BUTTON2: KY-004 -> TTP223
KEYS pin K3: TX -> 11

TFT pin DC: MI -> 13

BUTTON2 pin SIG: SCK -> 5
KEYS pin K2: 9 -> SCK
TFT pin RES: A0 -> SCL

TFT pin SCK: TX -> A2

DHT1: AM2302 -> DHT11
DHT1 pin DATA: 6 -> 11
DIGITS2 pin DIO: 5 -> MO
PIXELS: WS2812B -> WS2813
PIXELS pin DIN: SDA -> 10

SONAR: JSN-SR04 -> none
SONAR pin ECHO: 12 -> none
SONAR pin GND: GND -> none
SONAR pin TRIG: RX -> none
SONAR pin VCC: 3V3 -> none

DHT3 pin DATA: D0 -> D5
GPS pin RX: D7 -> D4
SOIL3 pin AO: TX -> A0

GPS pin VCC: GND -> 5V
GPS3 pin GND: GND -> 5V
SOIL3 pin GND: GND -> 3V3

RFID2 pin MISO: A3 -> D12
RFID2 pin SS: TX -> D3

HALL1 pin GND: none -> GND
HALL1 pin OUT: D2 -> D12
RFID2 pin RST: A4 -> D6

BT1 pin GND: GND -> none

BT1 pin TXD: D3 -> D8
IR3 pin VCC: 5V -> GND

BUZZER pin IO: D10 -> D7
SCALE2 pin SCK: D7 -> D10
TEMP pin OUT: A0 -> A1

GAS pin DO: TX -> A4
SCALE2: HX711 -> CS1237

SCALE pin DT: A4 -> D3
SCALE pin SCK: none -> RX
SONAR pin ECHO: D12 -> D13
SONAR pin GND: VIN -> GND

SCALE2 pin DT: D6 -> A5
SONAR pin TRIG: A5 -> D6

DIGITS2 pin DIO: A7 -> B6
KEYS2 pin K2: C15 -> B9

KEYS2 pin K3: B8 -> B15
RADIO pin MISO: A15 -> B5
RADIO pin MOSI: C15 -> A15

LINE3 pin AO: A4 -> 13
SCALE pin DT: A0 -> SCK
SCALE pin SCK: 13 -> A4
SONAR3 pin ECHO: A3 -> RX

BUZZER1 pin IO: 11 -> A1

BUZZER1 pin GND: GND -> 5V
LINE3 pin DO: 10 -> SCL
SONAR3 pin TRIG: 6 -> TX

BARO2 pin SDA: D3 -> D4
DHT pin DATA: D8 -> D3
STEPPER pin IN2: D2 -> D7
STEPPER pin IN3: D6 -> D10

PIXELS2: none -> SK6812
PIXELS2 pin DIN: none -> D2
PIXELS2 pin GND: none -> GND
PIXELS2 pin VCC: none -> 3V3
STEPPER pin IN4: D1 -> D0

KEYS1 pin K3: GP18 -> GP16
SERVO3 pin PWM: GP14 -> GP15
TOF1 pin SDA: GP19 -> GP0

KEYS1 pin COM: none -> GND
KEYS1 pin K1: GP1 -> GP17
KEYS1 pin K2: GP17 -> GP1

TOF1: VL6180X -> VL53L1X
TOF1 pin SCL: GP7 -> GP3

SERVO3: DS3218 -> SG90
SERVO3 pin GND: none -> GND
◆ ◆ ◆ ◆ ◆ ◆ ◆
--- Problem requirements ---
For this exercise, please retype exactly the lines in the listing from the line with "RADIO pin MOSI: C15 -> A15" through its last line, both ends included.

--- Response box ---
RADIO pin MOSI: C15 -> A15

LINE3 pin AO: A4 -> 13
SCALE pin DT: A0 -> SCK
SCALE pin SCK: 13 -> A4
SONAR3 pin ECHO: A3 -> RX

BUZZER1 pin IO: 11 -> A1

BUZZER1 pin GND: GND -> 5V
LINE3 pin DO: 10 -> SCL
SONAR3 pin TRIG: 6 -> TX

BARO2 pin SDA: D3 -> D4
DHT pin DATA: D8 -> D3
STEPPER pin IN2: D2 -> D7
STEPPER pin IN3: D6 -> D10

PIXELS2: none -> SK6812
PIXELS2 pin DIN: none -> D2
PIXELS2 pin GND: none -> GND
PIXELS2 pin VCC: none -> 3V3
STEPPER pin IN4: D1 -> D0

KEYS1 pin K3: GP18 -> GP16
SERVO3 pin PWM: GP14 -> GP15
TOF1 pin SDA: GP19 -> GP0

KEYS1 pin COM: none -> GND
KEYS1 pin K1: GP1 -> GP17
KEYS1 pin K2: GP17 -> GP1

TOF1: VL6180X -> VL53L1X
TOF1 pin SCL: GP7 -> GP3

SERVO3: DS3218 -> SG90
SERVO3 pin GND: none -> GND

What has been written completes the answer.